Records from a dataset
_____
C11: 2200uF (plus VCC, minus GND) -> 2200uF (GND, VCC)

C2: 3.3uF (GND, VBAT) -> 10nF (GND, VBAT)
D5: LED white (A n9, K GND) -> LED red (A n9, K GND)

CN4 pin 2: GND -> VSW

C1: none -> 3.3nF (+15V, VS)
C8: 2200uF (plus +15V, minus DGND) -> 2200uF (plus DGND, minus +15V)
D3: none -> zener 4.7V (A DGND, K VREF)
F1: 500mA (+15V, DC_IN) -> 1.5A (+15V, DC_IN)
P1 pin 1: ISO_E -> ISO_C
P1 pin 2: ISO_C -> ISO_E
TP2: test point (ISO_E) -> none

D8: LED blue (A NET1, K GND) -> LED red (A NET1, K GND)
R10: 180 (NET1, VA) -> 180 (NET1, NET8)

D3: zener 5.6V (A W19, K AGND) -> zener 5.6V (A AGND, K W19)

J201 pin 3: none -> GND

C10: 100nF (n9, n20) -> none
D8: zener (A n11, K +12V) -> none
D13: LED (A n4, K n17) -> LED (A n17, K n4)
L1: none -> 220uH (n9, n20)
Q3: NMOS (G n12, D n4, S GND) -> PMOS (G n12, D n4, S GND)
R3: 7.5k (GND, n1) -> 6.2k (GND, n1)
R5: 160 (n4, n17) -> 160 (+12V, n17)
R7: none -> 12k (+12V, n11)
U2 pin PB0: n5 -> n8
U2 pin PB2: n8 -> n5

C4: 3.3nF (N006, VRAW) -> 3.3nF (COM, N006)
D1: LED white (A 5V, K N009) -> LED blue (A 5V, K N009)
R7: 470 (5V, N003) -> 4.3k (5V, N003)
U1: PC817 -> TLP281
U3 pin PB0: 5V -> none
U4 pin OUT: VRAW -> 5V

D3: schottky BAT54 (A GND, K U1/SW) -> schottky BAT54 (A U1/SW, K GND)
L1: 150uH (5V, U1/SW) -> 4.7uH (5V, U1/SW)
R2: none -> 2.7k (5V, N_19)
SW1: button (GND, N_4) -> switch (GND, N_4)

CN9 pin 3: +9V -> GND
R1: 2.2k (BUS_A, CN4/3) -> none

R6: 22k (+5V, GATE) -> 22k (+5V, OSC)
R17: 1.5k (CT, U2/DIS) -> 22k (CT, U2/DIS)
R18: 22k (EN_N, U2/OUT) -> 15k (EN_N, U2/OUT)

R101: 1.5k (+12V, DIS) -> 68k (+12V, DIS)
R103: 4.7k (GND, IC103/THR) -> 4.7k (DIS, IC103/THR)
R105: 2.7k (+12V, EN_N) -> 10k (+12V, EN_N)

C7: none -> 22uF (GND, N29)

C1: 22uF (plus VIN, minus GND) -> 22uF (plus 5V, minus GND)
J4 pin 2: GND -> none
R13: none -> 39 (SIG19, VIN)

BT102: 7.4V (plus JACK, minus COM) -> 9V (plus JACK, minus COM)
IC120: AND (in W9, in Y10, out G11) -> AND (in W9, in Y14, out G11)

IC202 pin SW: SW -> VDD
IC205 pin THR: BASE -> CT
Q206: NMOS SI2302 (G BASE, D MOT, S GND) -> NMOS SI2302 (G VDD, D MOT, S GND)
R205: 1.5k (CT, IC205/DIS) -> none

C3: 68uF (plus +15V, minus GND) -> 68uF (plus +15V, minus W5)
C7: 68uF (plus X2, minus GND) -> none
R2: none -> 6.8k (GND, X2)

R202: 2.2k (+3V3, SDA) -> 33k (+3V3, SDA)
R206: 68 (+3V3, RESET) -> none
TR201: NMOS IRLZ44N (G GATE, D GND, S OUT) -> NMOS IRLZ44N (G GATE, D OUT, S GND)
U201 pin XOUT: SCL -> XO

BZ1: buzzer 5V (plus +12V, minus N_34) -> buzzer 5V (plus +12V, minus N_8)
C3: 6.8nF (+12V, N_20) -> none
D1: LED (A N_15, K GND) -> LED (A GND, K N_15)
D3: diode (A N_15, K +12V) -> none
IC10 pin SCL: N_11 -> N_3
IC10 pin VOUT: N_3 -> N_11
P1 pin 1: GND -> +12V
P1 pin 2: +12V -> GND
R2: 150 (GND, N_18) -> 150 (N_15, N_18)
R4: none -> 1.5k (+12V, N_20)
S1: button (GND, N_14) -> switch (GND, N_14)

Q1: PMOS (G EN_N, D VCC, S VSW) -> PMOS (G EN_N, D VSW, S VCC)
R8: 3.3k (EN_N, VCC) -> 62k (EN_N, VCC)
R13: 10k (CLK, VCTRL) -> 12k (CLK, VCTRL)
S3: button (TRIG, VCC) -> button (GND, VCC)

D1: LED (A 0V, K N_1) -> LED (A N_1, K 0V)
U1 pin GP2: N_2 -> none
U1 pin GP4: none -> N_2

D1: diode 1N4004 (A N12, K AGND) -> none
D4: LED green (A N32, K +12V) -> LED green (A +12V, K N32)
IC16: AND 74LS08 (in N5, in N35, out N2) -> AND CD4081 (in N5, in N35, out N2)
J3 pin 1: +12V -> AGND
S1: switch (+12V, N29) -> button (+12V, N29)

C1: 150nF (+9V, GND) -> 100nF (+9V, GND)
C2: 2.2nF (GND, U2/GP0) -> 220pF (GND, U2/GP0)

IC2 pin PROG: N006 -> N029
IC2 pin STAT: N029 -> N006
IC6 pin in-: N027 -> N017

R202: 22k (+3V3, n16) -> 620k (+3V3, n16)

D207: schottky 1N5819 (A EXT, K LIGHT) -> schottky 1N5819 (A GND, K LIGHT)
_____
▶ EXERCISE OBJECTIVE
All entries are to be repeated exactly and completely.

▶ OUTPUT OF THE TASK
C11: 2200uF (plus VCC, minus GND) -> 2200uF (GND, VCC)

C2: 3.3uF (GND, VBAT) -> 10nF (GND, VBAT)
D5: LED white (A n9, K GND) -> LED red (A n9, K GND)

CN4 pin 2: GND -> VSW

C1: none -> 3.3nF (+15V, VS)
C8: 2200uF (plus +15V, minus DGND) -> 2200uF (plus DGND, minus +15V)
D3: none -> zener 4.7V (A DGND, K VREF)
F1: 500mA (+15V, DC_IN) -> 1.5A (+15V, DC_IN)
P1 pin 1: ISO_E -> ISO_C
P1 pin 2: ISO_C -> ISO_E
TP2: test point (ISO_E) -> none

D8: LED blue (A NET1, K GND) -> LED red (A NET1, K GND)
R10: 180 (NET1, VA) -> 180 (NET1, NET8)

D3: zener 5.6V (A W19, K AGND) -> zener 5.6V (A AGND, K W19)

J201 pin 3: none -> GND

C10: 100nF (n9, n20) -> none
D8: zener (A n11, K +12V) -> none
D13: LED (A n4, K n17) -> LED (A n17, K n4)
L1: none -> 220uH (n9, n20)
Q3: NMOS (G n12, D n4, S GND) -> PMOS (G n12, D n4, S GND)
R3: 7.5k (GND, n1) -> 6.2k (GND, n1)
R5: 160 (n4, n17) -> 160 (+12V, n17)
R7: none -> 12k (+12V, n11)
U2 pin PB0: n5 -> n8
U2 pin PB2: n8 -> n5

C4: 3.3nF (N006, VRAW) -> 3.3nF (COM, N006)
D1: LED white (A 5V, K N009) -> LED blue (A 5V, K N009)
R7: 470 (5V, N003) -> 4.3k (5V, N003)
U1: PC817 -> TLP281
U3 pin PB0: 5V -> none
U4 pin OUT: VRAW -> 5V

D3: schottky BAT54 (A GND, K U1/SW) -> schottky BAT54 (A U1/SW, K GND)
L1: 150uH (5V, U1/SW) -> 4.7uH (5V, U1/SW)
R2: none -> 2.7k (5V, N_19)
SW1: button (GND, N_4) -> switch (GND, N_4)

CN9 pin 3: +9V -> GND
R1: 2.2k (BUS_A, CN4/3) -> none

R6: 22k (+5V, GATE) -> 22k (+5V, OSC)
R17: 1.5k (CT, U2/DIS) -> 22k (CT, U2/DIS)
R18: 22k (EN_N, U2/OUT) -> 15k (EN_N, U2/OUT)

R101: 1.5k (+12V, DIS) -> 68k (+12V, DIS)
R103: 4.7k (GND, IC103/THR) -> 4.7k (DIS, IC103/THR)
R105: 2.7k (+12V, EN_N) -> 10k (+12V, EN_N)

C7: none -> 22uF (GND, N29)

C1: 22uF (plus VIN, minus GND) -> 22uF (plus 5V, minus GND)
J4 pin 2: GND -> none
R13: none -> 39 (SIG19, VIN)

BT102: 7.4V (plus JACK, minus COM) -> 9V (plus JACK, minus COM)
IC120: AND (in W9, in Y10, out G11) -> AND (in W9, in Y14, out G11)

IC202 pin SW: SW -> VDD
IC205 pin THR: BASE -> CT
Q206: NMOS SI2302 (G BASE, D MOT, S GND) -> NMOS SI2302 (G VDD, D MOT, S GND)
R205: 1.5k (CT, IC205/DIS) -> none

C3: 68uF (plus +15V, minus GND) -> 68uF (plus +15V, minus W5)
C7: 68uF (plus X2, minus GND) -> none
R2: none -> 6.8k (GND, X2)

R202: 2.2k (+3V3, SDA) -> 33k (+3V3, SDA)
R206: 68 (+3V3, RESET) -> none
TR201: NMOS IRLZ44N (G GATE, D GND, S OUT) -> NMOS IRLZ44N (G GATE, D OUT, S GND)
U201 pin XOUT: SCL -> XO

BZ1: buzzer 5V (plus +12V, minus N_34) -> buzzer 5V (plus +12V, minus N_8)
C3: 6.8nF (+12V, N_20) -> none
D1: LED (A N_15, K GND) -> LED (A GND, K N_15)
D3: diode (A N_15, K +12V) -> none
IC10 pin SCL: N_11 -> N_3
IC10 pin VOUT: N_3 -> N_11
P1 pin 1: GND -> +12V
P1 pin 2: +12V -> GND
R2: 150 (GND, N_18) -> 150 (N_15, N_18)
R4: none -> 1.5k (+12V, N_20)
S1: button (GND, N_14) -> switch (GND, N_14)

Q1: PMOS (G EN_N, D VCC, S VSW) -> PMOS (G EN_N, D VSW, S VCC)
R8: 3.3k (EN_N, VCC) -> 62k (EN_N, VCC)
R13: 10k (CLK, VCTRL) -> 12k (CLK, VCTRL)
S3: button (TRIG, VCC) -> button (GND, VCC)

D1: LED (A 0V, K N_1) -> LED (A N_1, K 0V)
U1 pin GP2: N_2 -> none
U1 pin GP4: none -> N_2

D1: diode 1N4004 (A N12, K AGND) -> none
D4: LED green (A N32, K +12V) -> LED green (A +12V, K N32)
IC16: AND 74LS08 (in N5, in N35, out N2) -> AND CD4081 (in N5, in N35, out N2)
J3 pin 1: +12V -> AGND
S1: switch (+12V, N29) -> button (+12V, N29)

C1: 150nF (+9V, GND) -> 100nF (+9V, GND)
C2: 2.2nF (GND, U2/GP0) -> 220pF (GND, U2/GP0)

IC2 pin PROG: N006 -> N029
IC2 pin STAT: N029 -> N006
IC6 pin in-: N027 -> N017

R202: 22k (+3V3, n16) -> 620k (+3V3, n16)

D207: schottky 1N5819 (A EXT, K LIGHT) -> schottky 1N5819 (A GND, K LIGHT)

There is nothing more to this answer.